DATA SECTION →
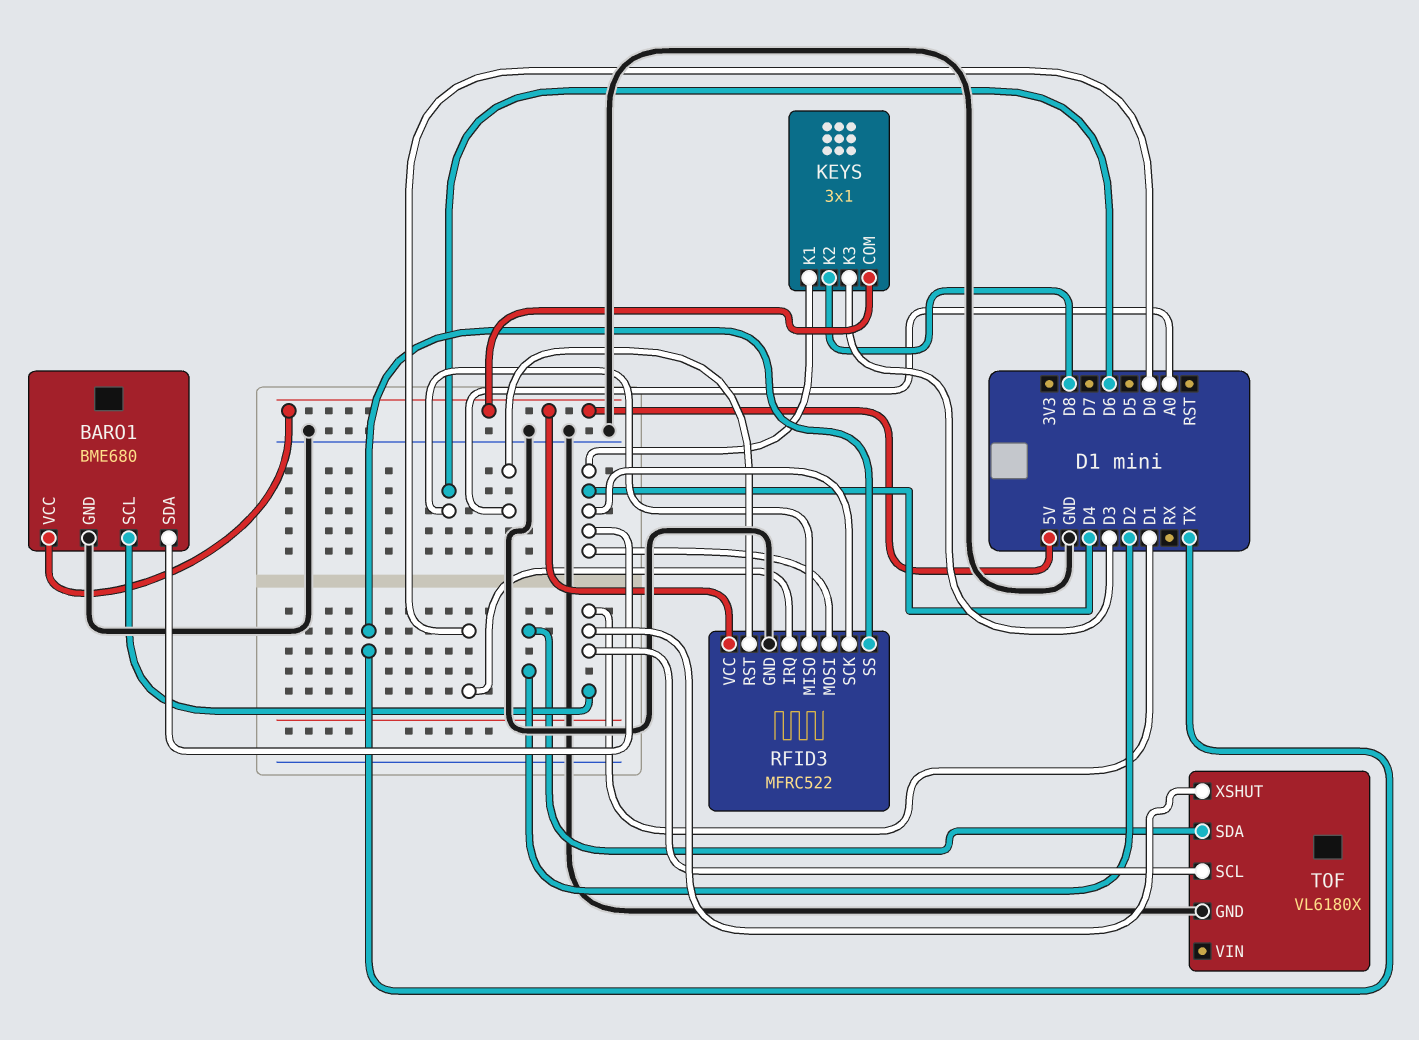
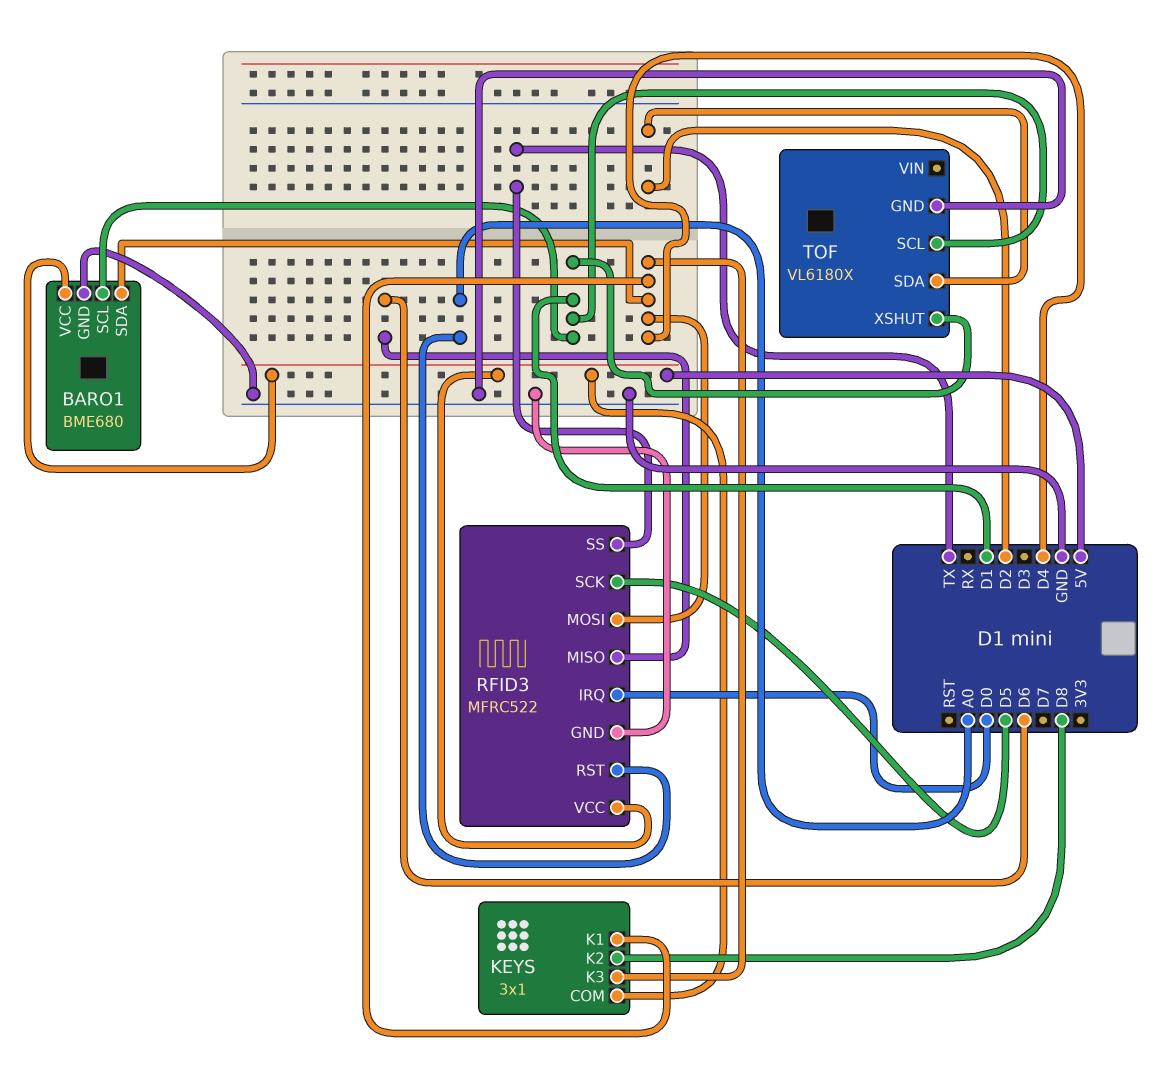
KEYS pin K3: D3 -> D4
RFID3 pin SCK: D4 -> D5

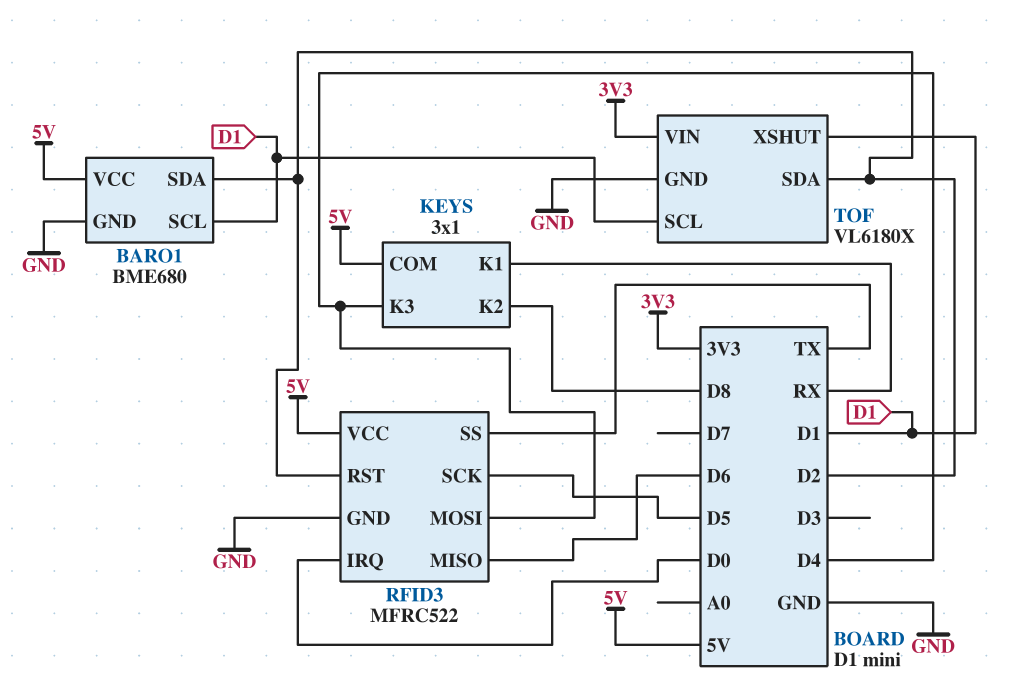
BARO1 pin SDA: D4 -> D2
KEYS pin K1: D4 -> RX
RFID3 pin RST: A0 -> D2
TOF pin VIN: none -> 3V3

PROBLEM →
A verbatim transcription of the listing is expected, with no pictures included.

REPLY →
KEYS pin K3: D3 -> D4
RFID3 pin SCK: D4 -> D5

BARO1 pin SDA: D4 -> D2
KEYS pin K1: D4 -> RX
RFID3 pin RST: A0 -> D2
TOF pin VIN: none -> 3V3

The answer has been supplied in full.